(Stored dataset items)

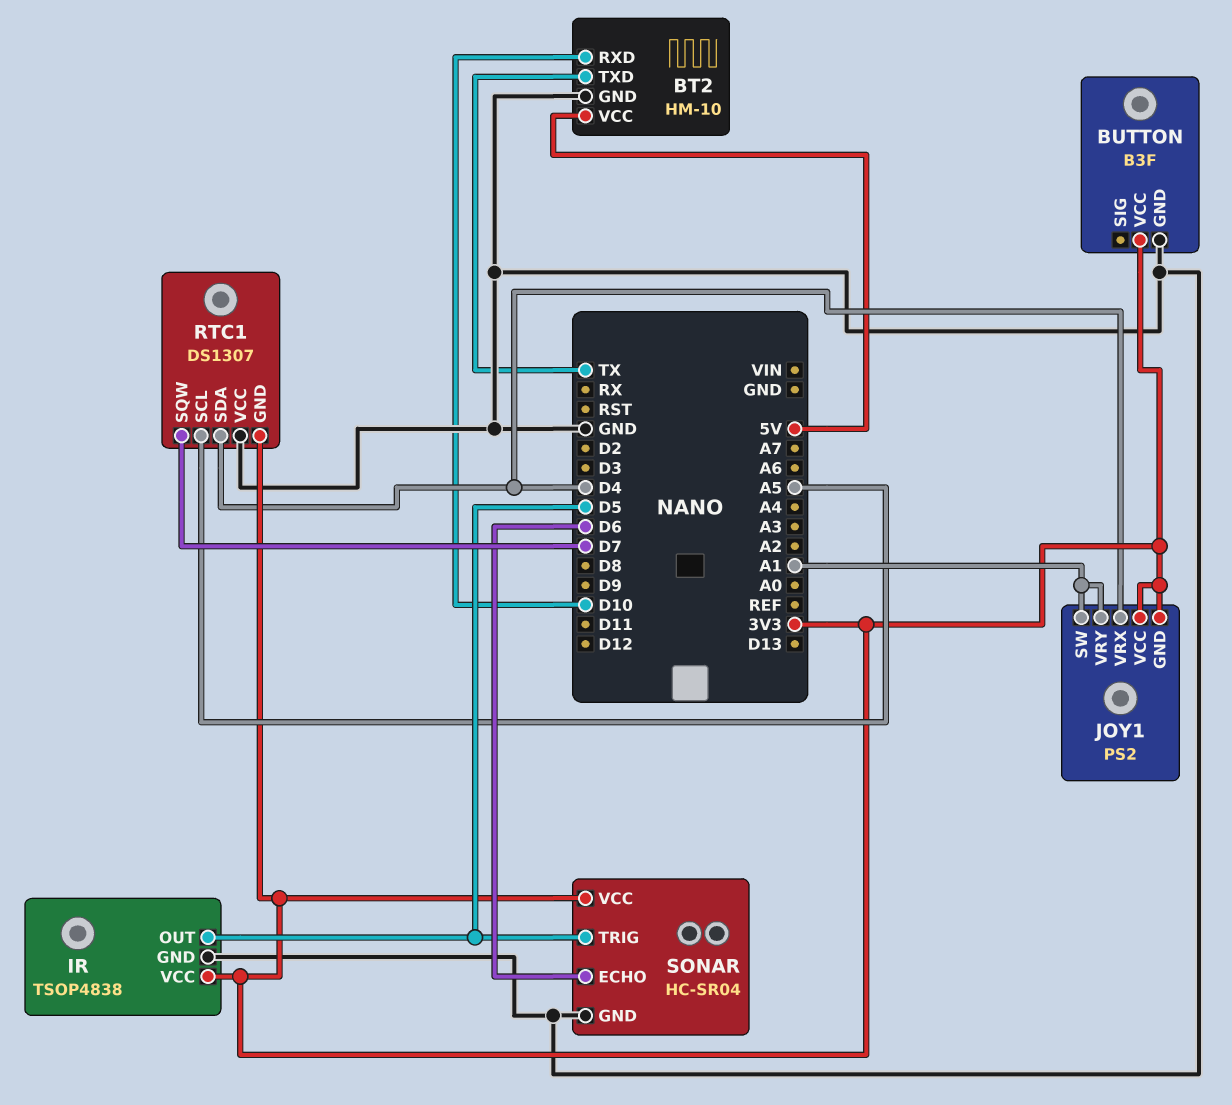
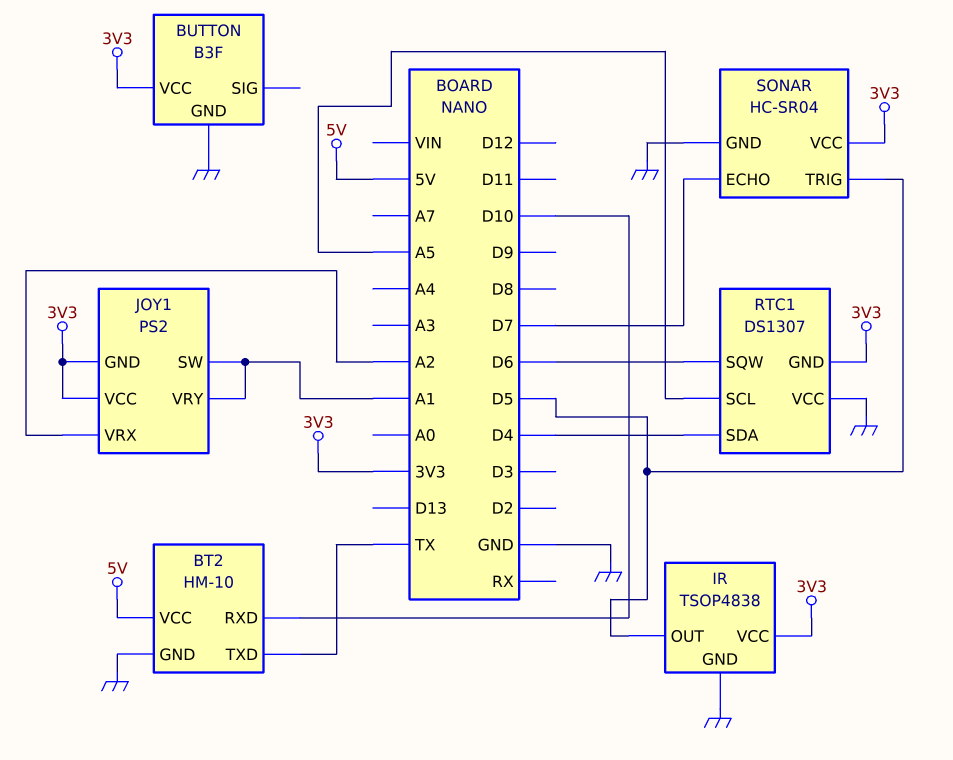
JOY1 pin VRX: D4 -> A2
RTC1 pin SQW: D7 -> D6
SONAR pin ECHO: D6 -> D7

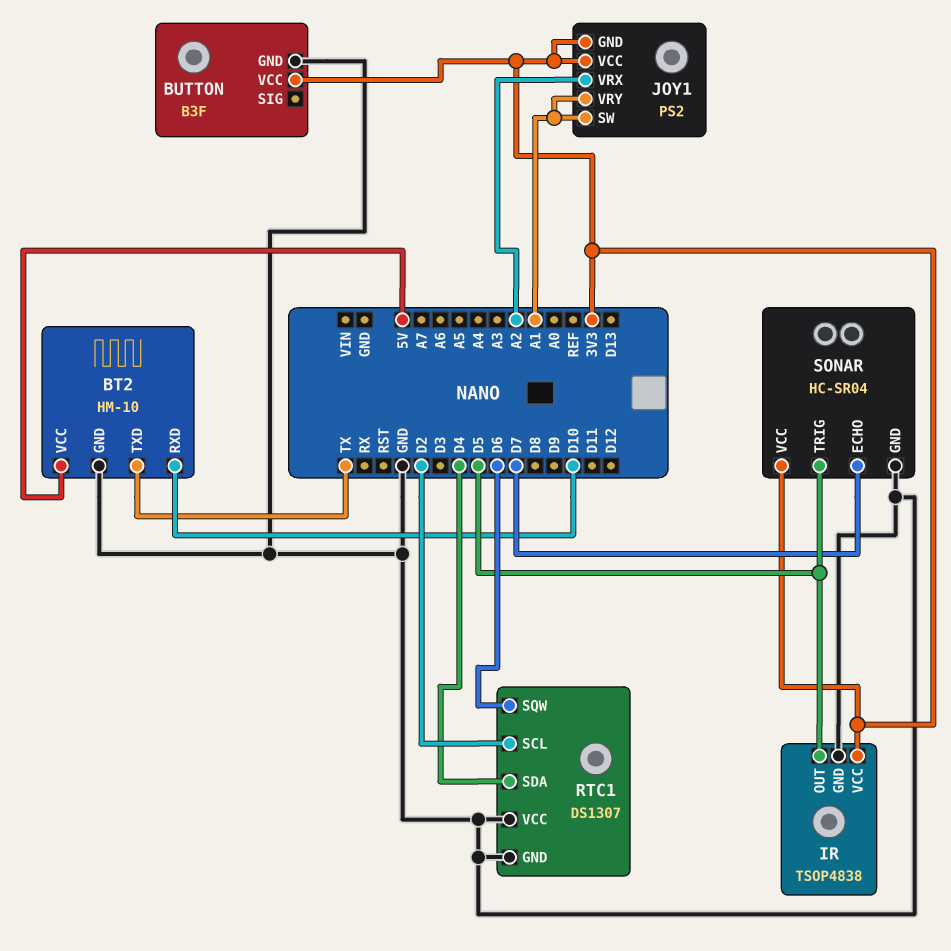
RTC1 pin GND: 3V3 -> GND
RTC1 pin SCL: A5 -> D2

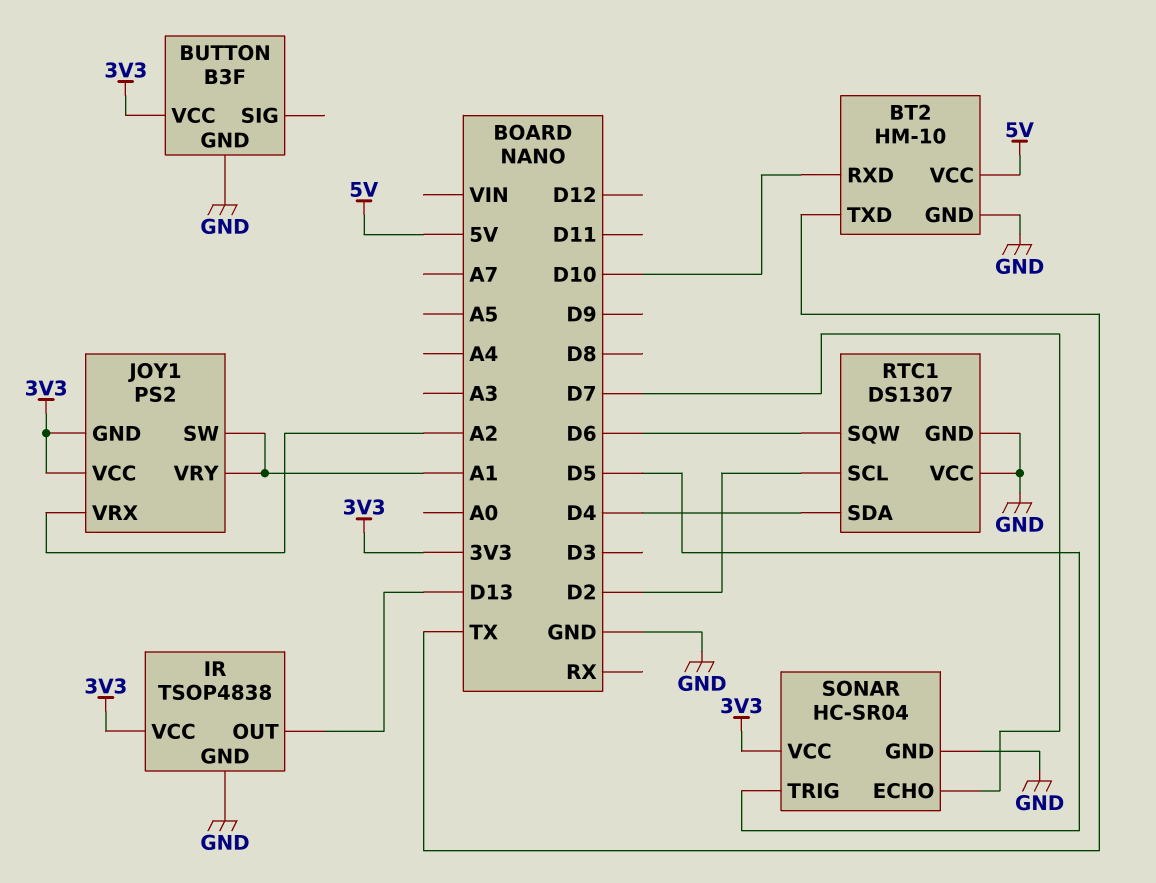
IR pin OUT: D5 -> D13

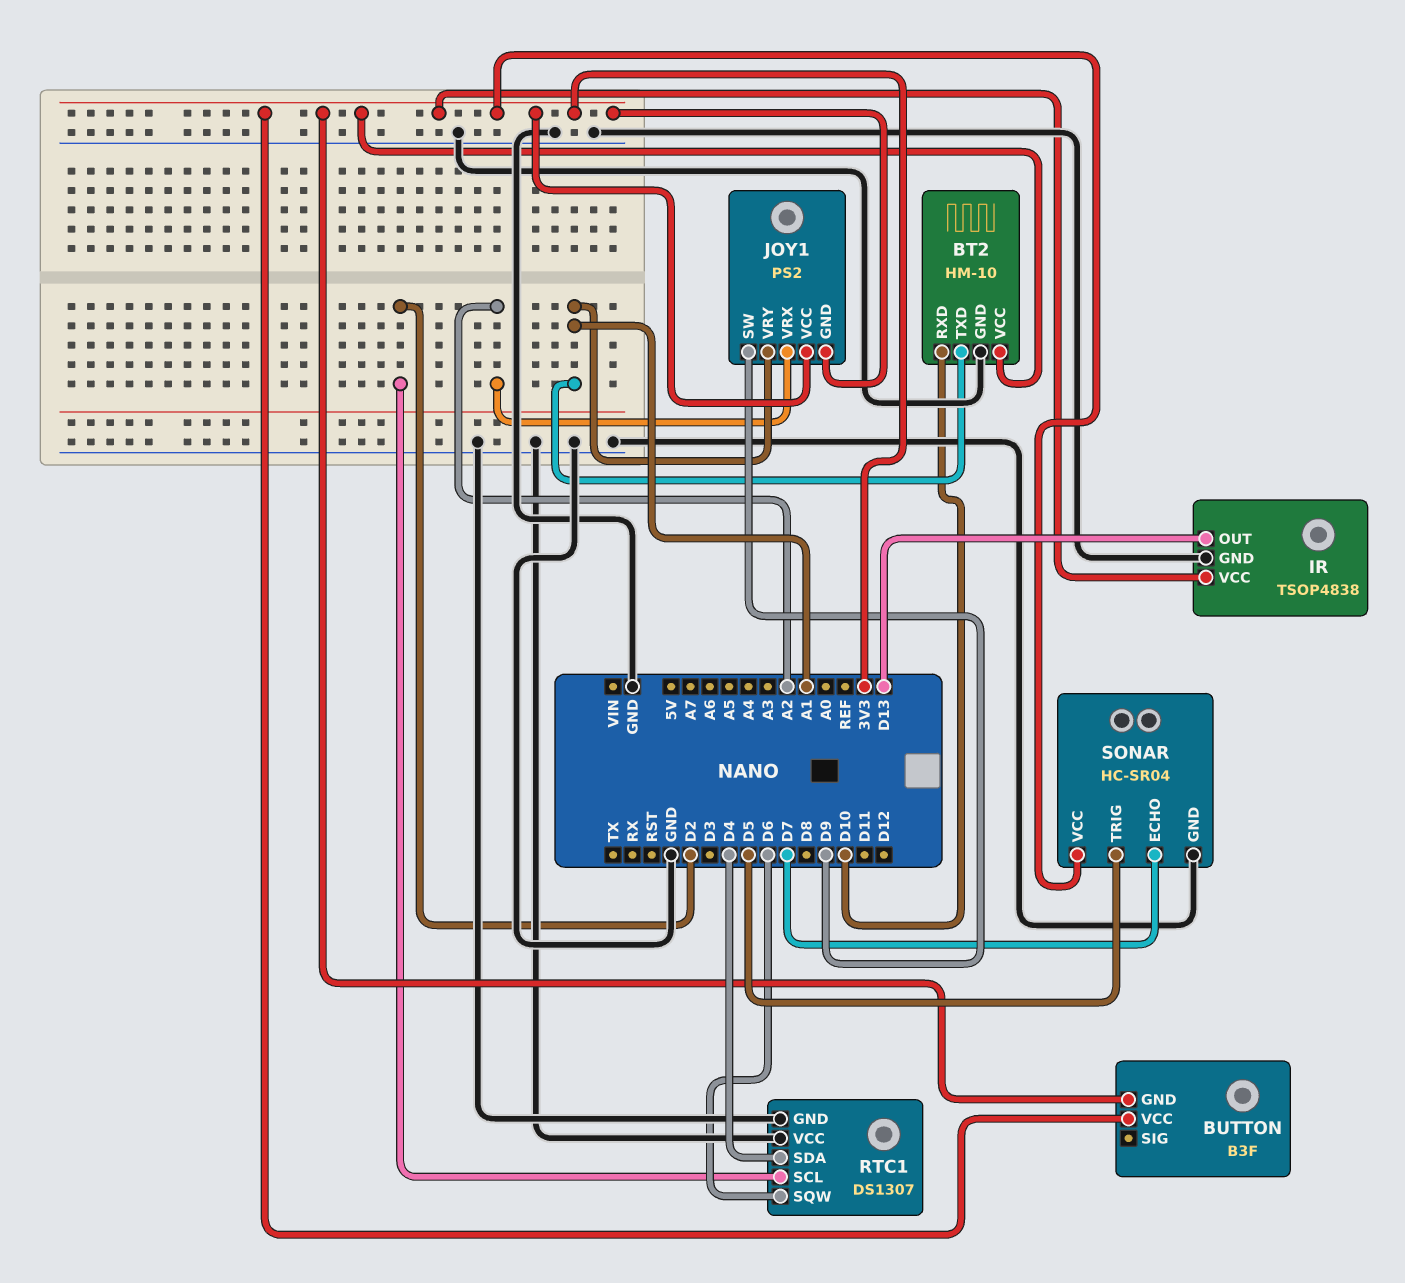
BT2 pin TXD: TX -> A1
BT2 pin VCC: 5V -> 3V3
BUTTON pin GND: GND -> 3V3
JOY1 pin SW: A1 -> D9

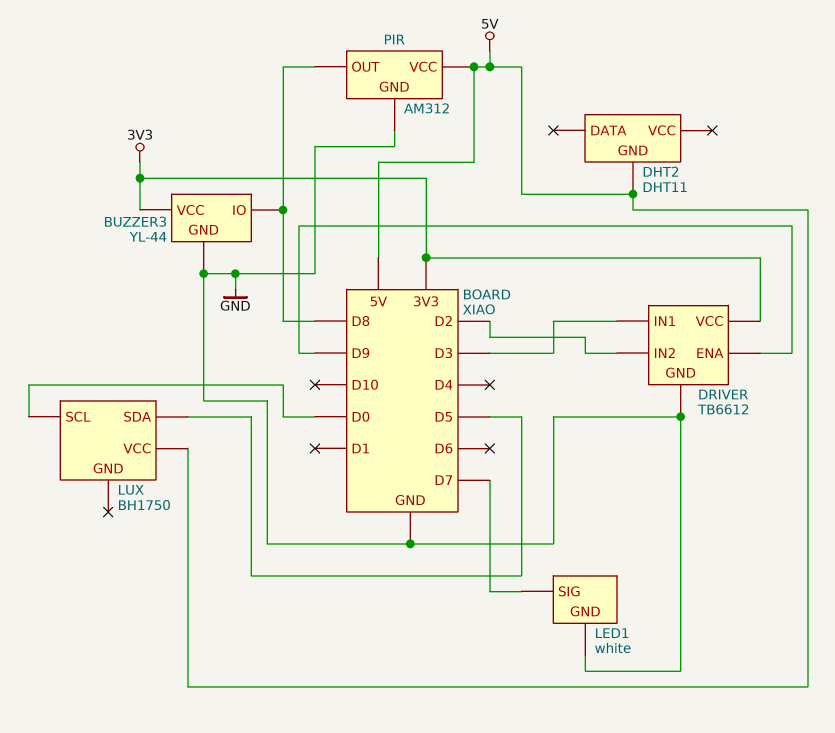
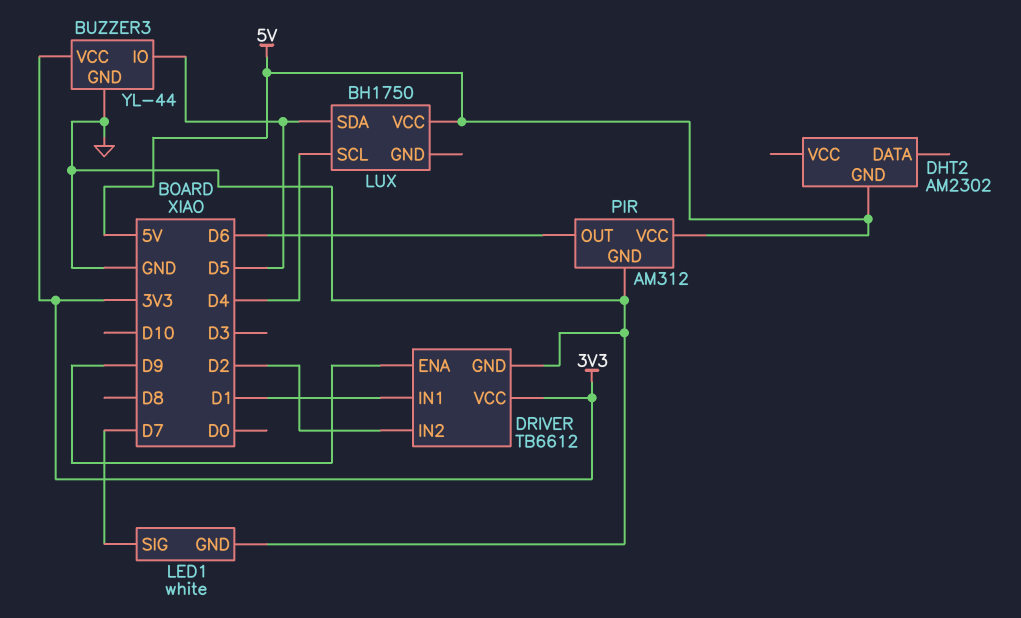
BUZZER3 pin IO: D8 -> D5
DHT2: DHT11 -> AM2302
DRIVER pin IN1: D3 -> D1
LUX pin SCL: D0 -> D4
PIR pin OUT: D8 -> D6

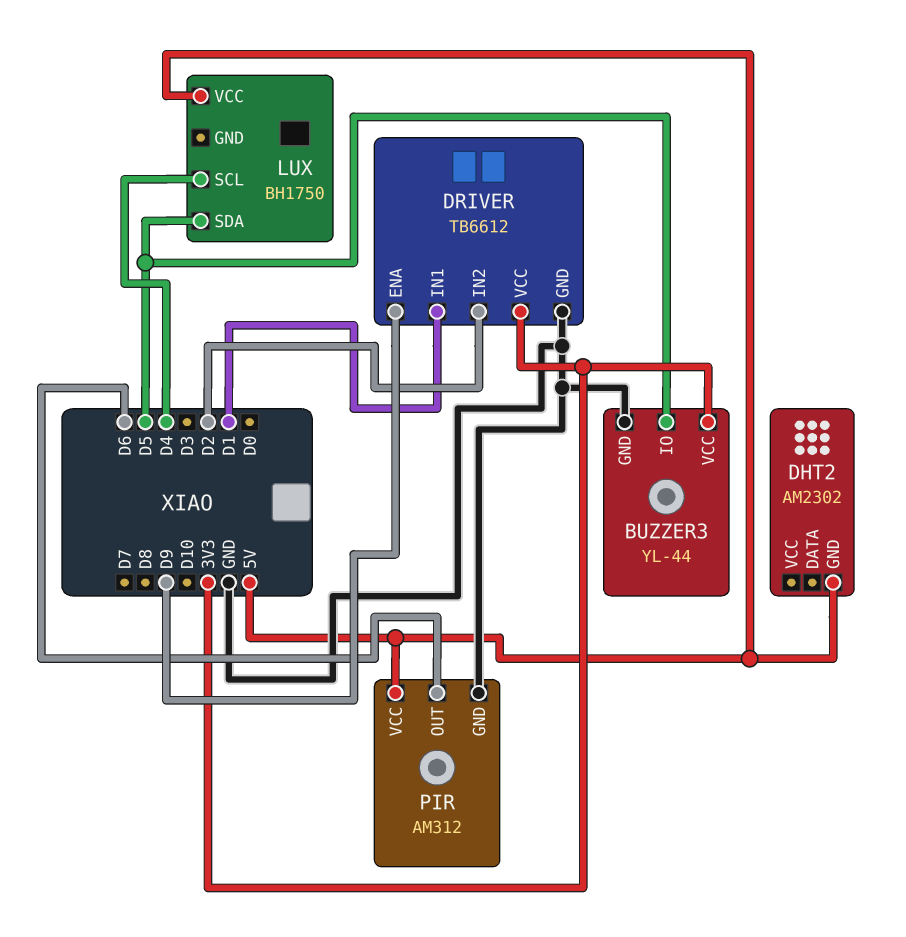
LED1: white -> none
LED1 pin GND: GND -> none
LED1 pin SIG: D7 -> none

• _About this exercise_: Each line from the one that contains "BT2 pin TXD: TX -> A1" through the end of the records should be restated exactly; include both end lines and leave any pictures out.

• _Result below_:
BT2 pin TXD: TX -> A1
BT2 pin VCC: 5V -> 3V3
BUTTON pin GND: GND -> 3V3
JOY1 pin SW: A1 -> D9

BUZZER3 pin IO: D8 -> D5
DHT2: DHT11 -> AM2302
DRIVER pin IN1: D3 -> D1
LUX pin SCL: D0 -> D4
PIR pin OUT: D8 -> D6

LED1: white -> none
LED1 pin GND: GND -> none
LED1 pin SIG: D7 -> none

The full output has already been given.